[Image sets with object changes]
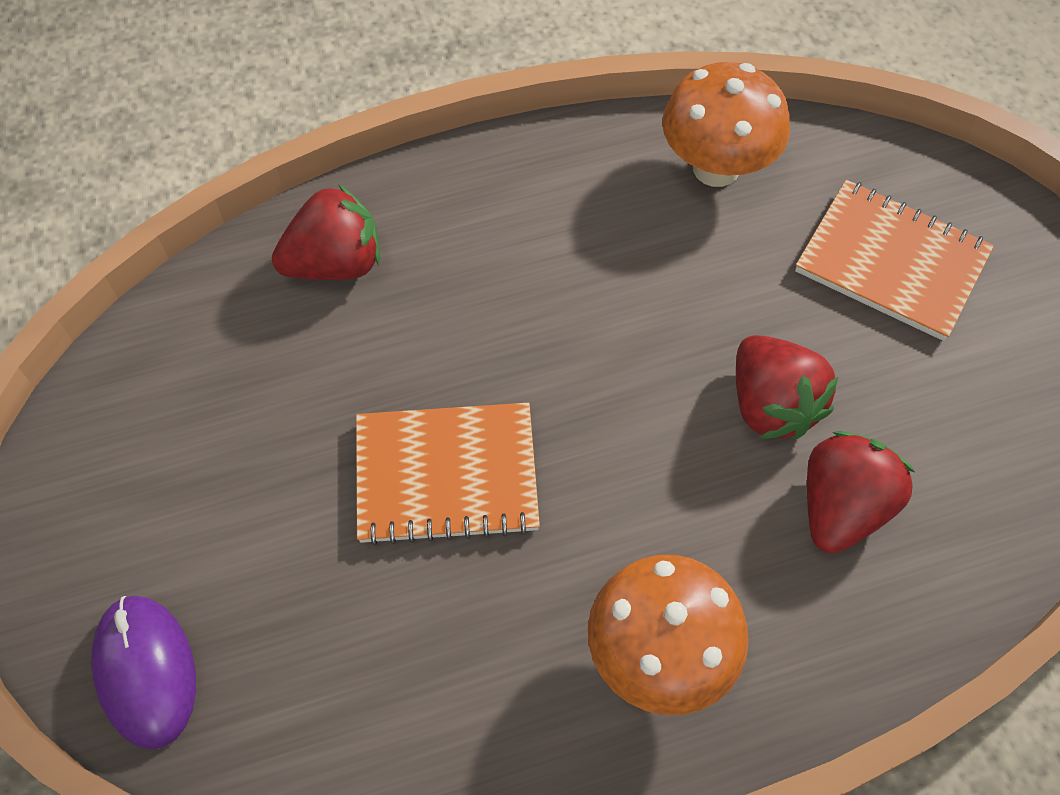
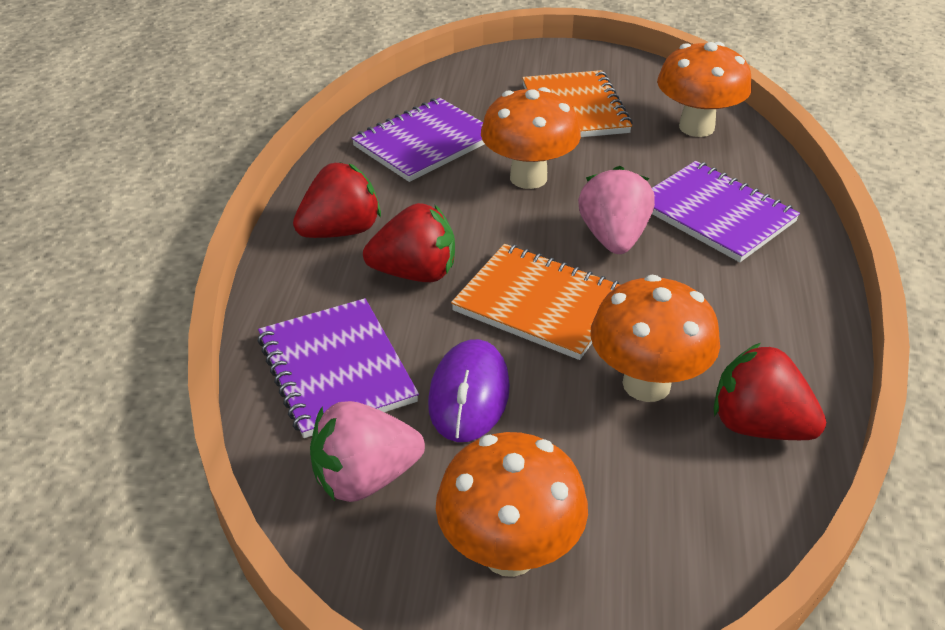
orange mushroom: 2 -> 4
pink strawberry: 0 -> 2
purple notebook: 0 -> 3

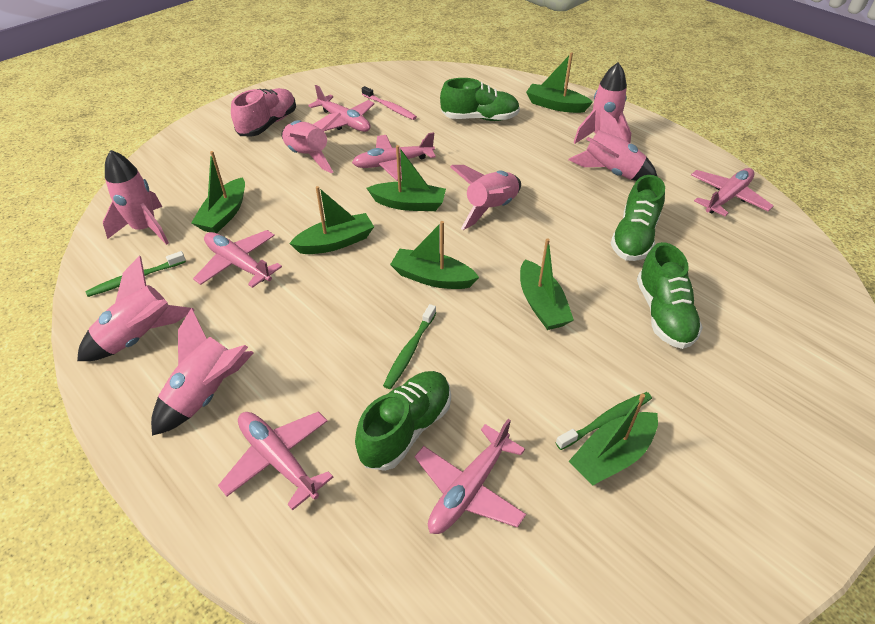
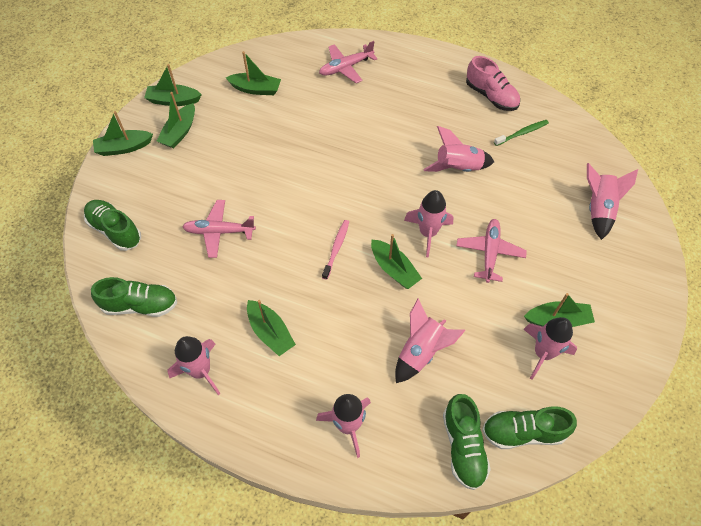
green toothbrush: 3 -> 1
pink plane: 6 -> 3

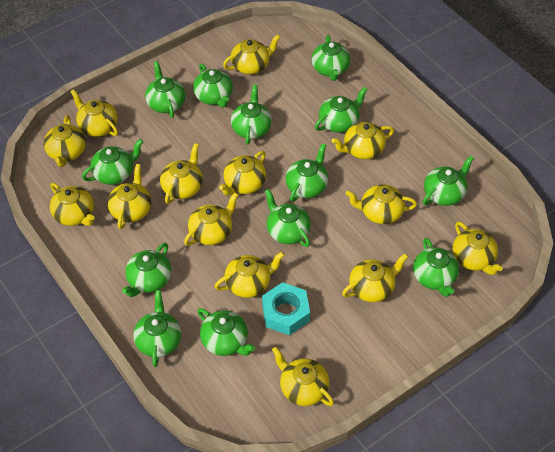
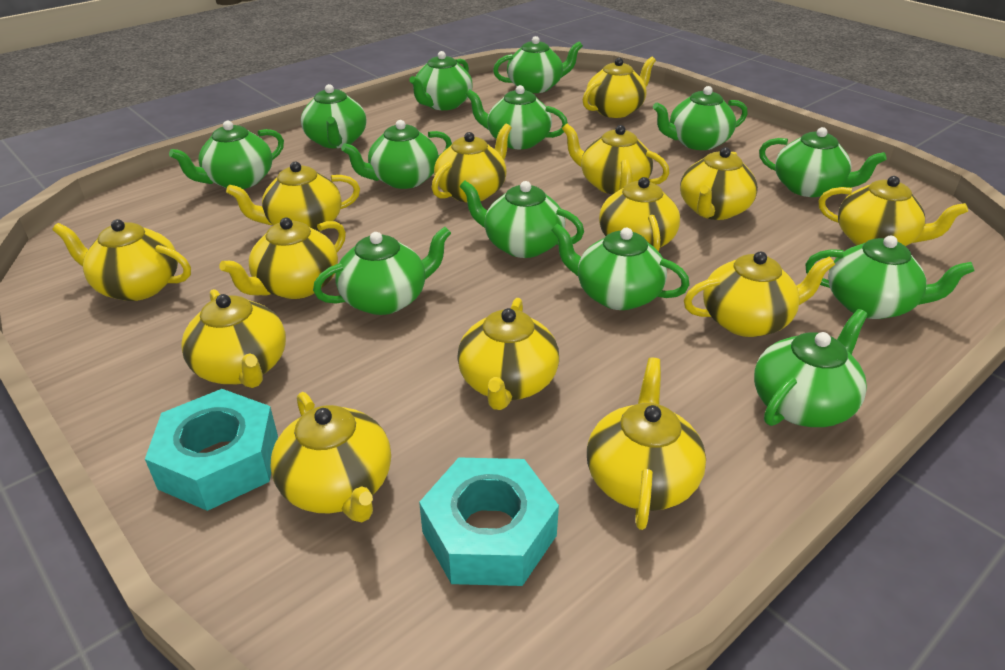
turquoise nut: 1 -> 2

**What you are asked to do:**
Omit the pictures. Transcribe every record exactly.

**Completed task:**
orange mushroom: 2 -> 4
pink strawberry: 0 -> 2
purple notebook: 0 -> 3

green toothbrush: 3 -> 1
pink plane: 6 -> 3

turquoise nut: 1 -> 2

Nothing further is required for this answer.